» Task material:
====

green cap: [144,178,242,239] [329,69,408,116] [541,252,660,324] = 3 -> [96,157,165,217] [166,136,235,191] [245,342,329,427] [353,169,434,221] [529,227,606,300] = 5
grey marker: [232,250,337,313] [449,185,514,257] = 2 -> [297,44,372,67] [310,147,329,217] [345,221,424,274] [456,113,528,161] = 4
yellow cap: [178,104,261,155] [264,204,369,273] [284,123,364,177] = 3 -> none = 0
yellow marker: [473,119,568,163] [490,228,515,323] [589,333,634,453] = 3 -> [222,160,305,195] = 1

====

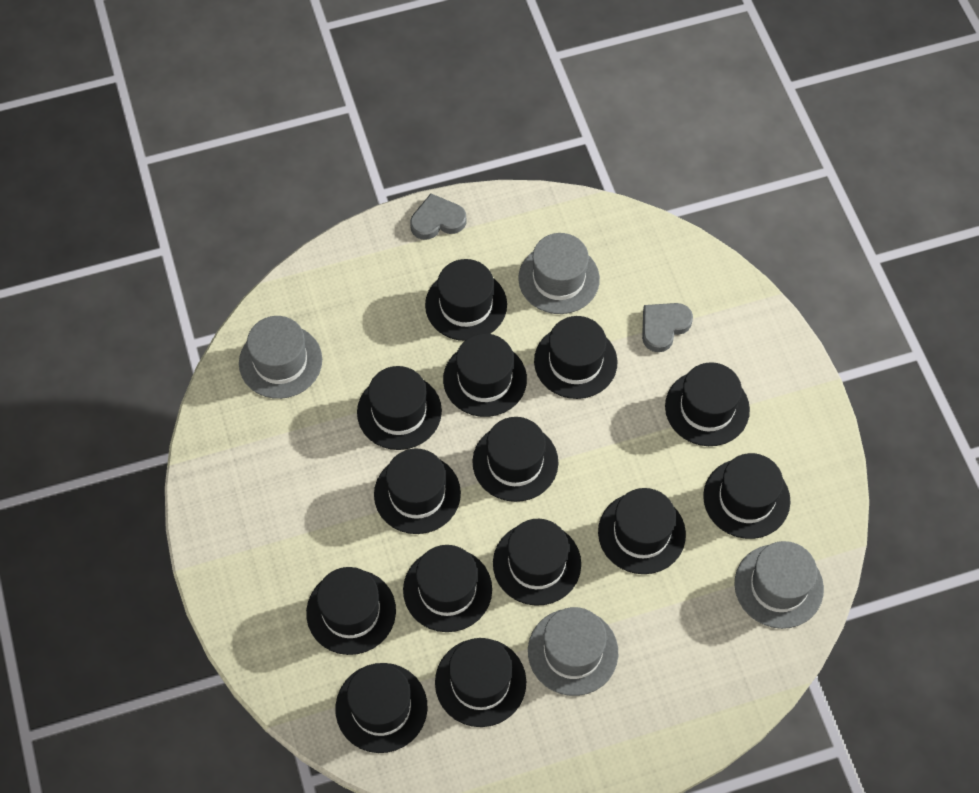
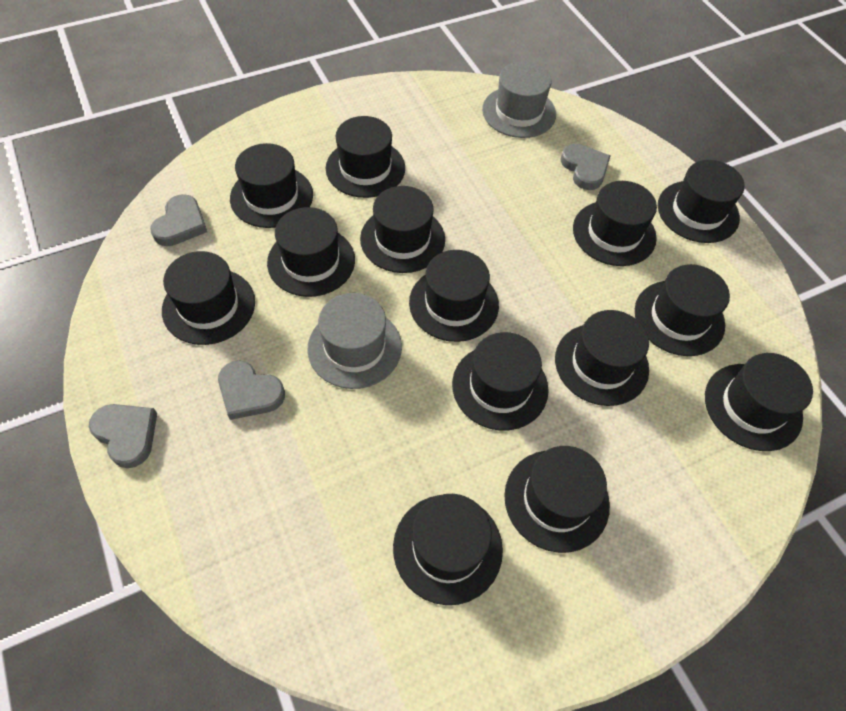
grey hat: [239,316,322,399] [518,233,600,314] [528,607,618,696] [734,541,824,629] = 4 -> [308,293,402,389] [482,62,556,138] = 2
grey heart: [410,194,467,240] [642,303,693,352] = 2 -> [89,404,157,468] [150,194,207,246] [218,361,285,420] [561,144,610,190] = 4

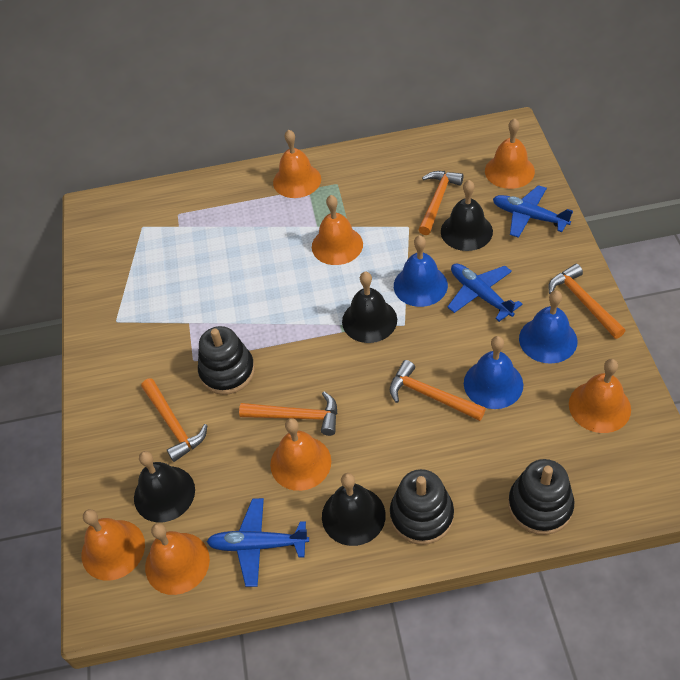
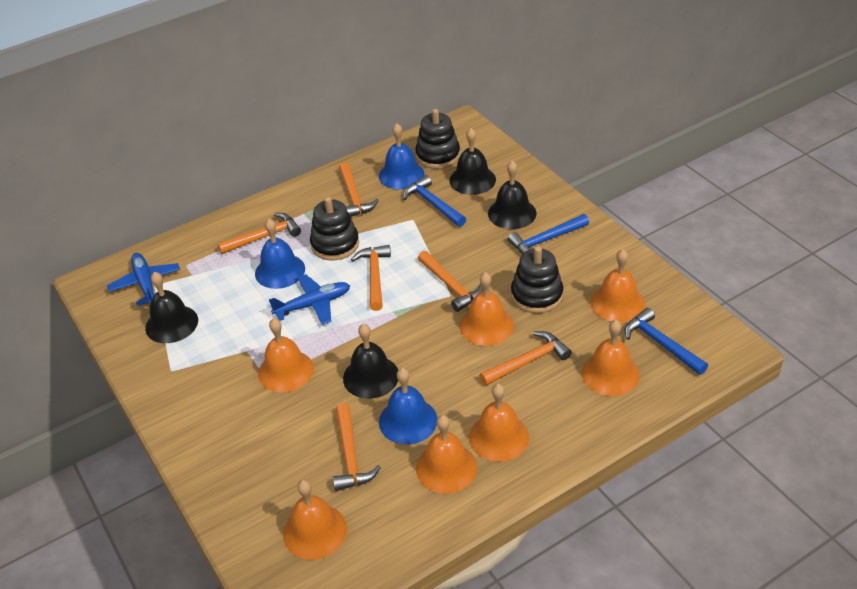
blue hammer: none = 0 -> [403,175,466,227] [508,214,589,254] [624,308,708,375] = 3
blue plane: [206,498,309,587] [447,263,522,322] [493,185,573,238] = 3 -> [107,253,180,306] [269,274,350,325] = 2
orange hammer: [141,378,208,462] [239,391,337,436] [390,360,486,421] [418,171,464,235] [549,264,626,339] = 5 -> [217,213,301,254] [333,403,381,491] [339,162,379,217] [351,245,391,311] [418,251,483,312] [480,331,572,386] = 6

====

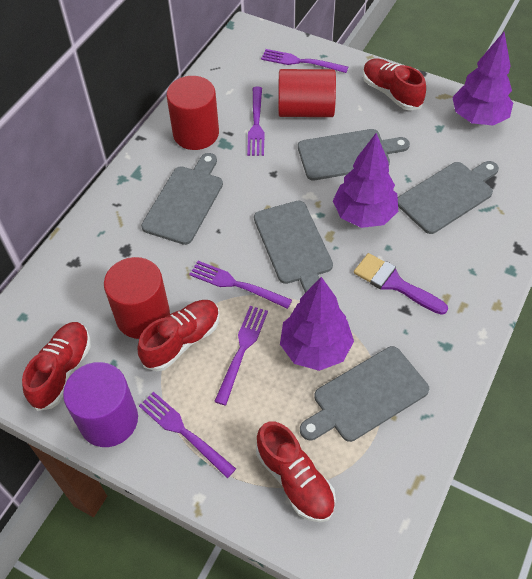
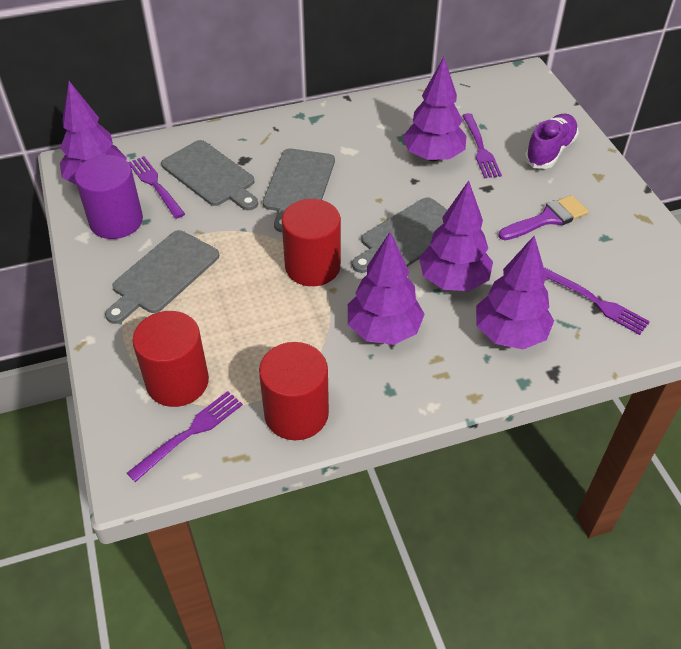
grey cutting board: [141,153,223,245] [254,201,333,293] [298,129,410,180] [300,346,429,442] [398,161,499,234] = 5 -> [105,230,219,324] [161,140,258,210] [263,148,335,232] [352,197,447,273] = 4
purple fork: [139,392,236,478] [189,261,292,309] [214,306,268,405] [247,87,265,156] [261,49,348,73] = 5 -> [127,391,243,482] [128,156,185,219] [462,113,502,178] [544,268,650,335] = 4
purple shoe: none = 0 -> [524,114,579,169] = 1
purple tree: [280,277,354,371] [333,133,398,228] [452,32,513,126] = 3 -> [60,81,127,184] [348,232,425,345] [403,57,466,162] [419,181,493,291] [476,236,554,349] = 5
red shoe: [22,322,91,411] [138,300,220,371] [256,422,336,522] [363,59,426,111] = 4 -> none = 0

====

» Exercise: Nothing but the lines above from the one containing "grey marker: [232,250,337,313]" through the one containing "yellow marker: [473,119,568,163]" should appear in the answer, each repeated exactly.

» Exercise answer:
grey marker: [232,250,337,313] [449,185,514,257] = 2 -> [297,44,372,67] [310,147,329,217] [345,221,424,274] [456,113,528,161] = 4
yellow cap: [178,104,261,155] [264,204,369,273] [284,123,364,177] = 3 -> none = 0
yellow marker: [473,119,568,163] [490,228,515,323] [589,333,634,453] = 3 -> [222,160,305,195] = 1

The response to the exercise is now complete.